A block of data:
↓↓↓
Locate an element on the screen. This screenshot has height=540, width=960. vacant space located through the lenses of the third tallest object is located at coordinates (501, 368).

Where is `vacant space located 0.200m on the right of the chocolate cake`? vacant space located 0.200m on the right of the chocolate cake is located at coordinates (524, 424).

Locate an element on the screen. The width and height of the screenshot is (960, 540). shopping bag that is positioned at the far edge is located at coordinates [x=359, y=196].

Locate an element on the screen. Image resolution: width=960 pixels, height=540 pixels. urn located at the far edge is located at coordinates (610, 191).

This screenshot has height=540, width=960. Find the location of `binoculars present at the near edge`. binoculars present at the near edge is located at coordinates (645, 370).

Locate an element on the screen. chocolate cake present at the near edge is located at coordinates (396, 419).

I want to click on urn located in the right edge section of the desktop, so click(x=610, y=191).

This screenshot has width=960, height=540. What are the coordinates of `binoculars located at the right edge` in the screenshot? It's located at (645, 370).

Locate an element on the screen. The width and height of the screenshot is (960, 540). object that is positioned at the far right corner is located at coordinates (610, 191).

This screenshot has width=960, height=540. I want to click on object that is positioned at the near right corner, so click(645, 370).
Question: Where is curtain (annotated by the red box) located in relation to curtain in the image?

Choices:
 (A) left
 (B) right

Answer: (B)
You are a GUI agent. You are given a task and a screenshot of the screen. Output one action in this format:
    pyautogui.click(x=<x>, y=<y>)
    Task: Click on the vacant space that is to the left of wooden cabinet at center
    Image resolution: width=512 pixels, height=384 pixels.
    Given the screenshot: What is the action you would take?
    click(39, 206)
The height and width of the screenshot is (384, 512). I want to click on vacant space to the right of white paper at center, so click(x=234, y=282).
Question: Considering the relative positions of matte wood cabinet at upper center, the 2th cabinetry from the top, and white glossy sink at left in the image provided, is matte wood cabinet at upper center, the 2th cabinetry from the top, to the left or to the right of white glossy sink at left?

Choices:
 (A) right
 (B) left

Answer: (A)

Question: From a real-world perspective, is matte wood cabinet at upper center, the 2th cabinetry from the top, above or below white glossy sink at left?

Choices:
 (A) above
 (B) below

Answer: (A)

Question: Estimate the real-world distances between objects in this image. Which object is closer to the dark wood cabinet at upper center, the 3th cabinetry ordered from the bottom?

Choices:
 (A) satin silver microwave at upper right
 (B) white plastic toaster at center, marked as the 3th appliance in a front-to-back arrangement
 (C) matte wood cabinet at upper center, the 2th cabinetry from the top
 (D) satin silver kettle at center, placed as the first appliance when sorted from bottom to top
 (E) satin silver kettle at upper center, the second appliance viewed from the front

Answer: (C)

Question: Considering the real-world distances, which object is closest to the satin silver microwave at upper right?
↑↑↑
What is being asked:
Pull out each line of the items above that contains the string "corner", matching case exactly.

Completed task:
Locate an element on the screen. The width and height of the screenshot is (960, 540). object that is positioned at the far right corner is located at coordinates (610, 191).
This screenshot has width=960, height=540. I want to click on object that is positioned at the near right corner, so click(645, 370).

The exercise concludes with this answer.